Task to carry out:
Begin at the line containing "R5: 10k (+9V, N_6) -> 10k (COM, N_6)" in the entries below and end at the line containing "R10: none -> 15 (N_20, N_23)"; transcribe that range exactly and nothing outside it.

Information given:
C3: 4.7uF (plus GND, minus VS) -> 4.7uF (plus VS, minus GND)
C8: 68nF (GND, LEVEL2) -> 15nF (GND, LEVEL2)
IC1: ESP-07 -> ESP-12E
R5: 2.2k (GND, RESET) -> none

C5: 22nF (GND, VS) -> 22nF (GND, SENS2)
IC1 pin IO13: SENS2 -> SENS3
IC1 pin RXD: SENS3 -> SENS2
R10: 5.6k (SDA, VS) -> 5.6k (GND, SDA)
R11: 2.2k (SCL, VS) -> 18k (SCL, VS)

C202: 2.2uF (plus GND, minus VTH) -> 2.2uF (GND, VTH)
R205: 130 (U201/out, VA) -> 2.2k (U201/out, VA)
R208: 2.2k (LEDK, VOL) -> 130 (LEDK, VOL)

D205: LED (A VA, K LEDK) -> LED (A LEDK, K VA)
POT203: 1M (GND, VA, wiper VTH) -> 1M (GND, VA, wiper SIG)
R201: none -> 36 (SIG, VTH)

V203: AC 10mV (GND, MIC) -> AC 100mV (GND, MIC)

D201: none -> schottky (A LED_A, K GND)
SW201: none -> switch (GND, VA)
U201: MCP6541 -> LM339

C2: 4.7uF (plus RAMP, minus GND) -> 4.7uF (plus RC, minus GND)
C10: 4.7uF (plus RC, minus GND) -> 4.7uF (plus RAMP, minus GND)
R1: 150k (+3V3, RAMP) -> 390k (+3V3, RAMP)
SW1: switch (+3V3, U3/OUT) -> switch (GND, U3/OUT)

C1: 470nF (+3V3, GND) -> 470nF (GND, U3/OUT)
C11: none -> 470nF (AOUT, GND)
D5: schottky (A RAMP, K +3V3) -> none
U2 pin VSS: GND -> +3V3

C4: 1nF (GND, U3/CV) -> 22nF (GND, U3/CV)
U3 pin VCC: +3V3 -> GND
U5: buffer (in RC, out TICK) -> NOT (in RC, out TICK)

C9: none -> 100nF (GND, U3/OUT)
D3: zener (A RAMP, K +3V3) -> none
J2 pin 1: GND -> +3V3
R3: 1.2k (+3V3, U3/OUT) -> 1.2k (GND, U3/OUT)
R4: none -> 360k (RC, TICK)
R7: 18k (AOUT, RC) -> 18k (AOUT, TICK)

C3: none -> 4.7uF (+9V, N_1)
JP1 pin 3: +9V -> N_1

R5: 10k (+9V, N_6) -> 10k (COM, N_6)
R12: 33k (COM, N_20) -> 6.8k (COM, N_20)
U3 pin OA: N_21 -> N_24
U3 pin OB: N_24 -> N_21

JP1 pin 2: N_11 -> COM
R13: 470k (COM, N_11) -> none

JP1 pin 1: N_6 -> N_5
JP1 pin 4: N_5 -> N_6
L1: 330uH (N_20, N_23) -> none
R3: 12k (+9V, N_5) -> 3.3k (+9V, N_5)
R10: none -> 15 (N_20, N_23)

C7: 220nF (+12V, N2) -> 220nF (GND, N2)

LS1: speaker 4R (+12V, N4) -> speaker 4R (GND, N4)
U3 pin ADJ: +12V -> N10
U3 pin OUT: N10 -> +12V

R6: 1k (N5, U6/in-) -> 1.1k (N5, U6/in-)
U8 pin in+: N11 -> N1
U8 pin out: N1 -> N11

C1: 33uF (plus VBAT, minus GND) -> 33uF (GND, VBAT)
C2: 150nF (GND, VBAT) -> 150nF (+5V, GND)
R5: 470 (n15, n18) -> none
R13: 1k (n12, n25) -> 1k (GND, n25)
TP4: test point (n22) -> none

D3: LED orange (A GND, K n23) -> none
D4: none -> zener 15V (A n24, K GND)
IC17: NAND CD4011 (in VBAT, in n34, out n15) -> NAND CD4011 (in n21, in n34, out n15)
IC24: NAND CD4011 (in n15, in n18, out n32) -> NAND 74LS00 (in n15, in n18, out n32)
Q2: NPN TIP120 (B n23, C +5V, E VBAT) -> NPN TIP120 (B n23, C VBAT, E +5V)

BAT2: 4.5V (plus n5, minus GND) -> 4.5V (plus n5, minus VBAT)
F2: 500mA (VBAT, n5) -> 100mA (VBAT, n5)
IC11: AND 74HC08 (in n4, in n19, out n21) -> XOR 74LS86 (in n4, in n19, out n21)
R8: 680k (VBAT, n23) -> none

Reply:
R5: 10k (+9V, N_6) -> 10k (COM, N_6)
R12: 33k (COM, N_20) -> 6.8k (COM, N_20)
U3 pin OA: N_21 -> N_24
U3 pin OB: N_24 -> N_21

JP1 pin 2: N_11 -> COM
R13: 470k (COM, N_11) -> none

JP1 pin 1: N_6 -> N_5
JP1 pin 4: N_5 -> N_6
L1: 330uH (N_20, N_23) -> none
R3: 12k (+9V, N_5) -> 3.3k (+9V, N_5)
R10: none -> 15 (N_20, N_23)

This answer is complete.